▶ _Record set_

· · · · · · ·

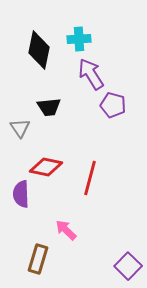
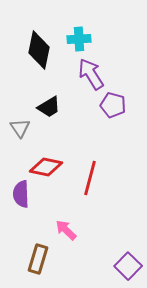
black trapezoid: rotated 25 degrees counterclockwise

· · · · · · ·

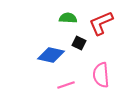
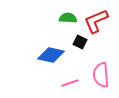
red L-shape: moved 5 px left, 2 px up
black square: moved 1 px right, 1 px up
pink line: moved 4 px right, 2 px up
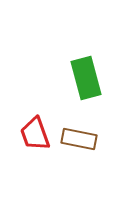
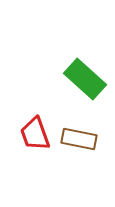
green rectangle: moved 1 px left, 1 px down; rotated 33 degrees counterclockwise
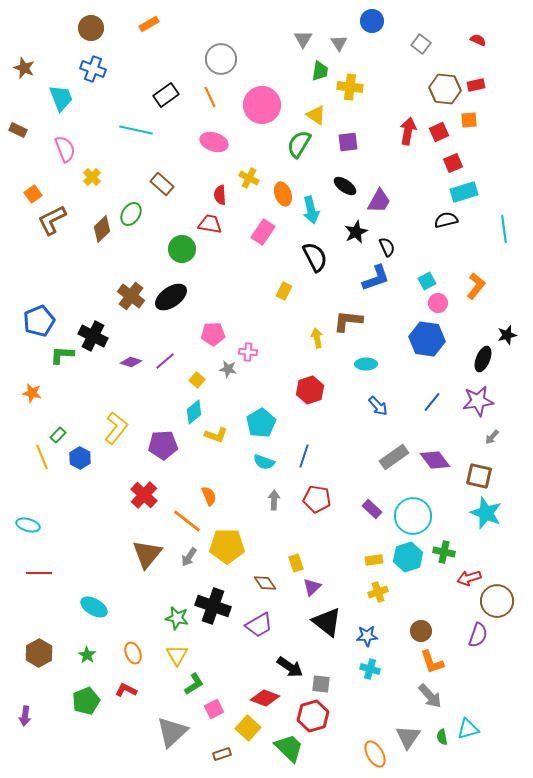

· · · · · · ·

▶ _To do_
Leaving pictures out, output the lines of the data above from the one with "red L-shape: moved 5 px left, 2 px up" through the one with "green rectangle: moved", word for word.

▶ _Response to this task_
red L-shape: moved 5 px left, 2 px up
black square: moved 1 px right, 1 px up
pink line: moved 4 px right, 2 px up
green rectangle: moved 1 px left, 1 px down; rotated 33 degrees counterclockwise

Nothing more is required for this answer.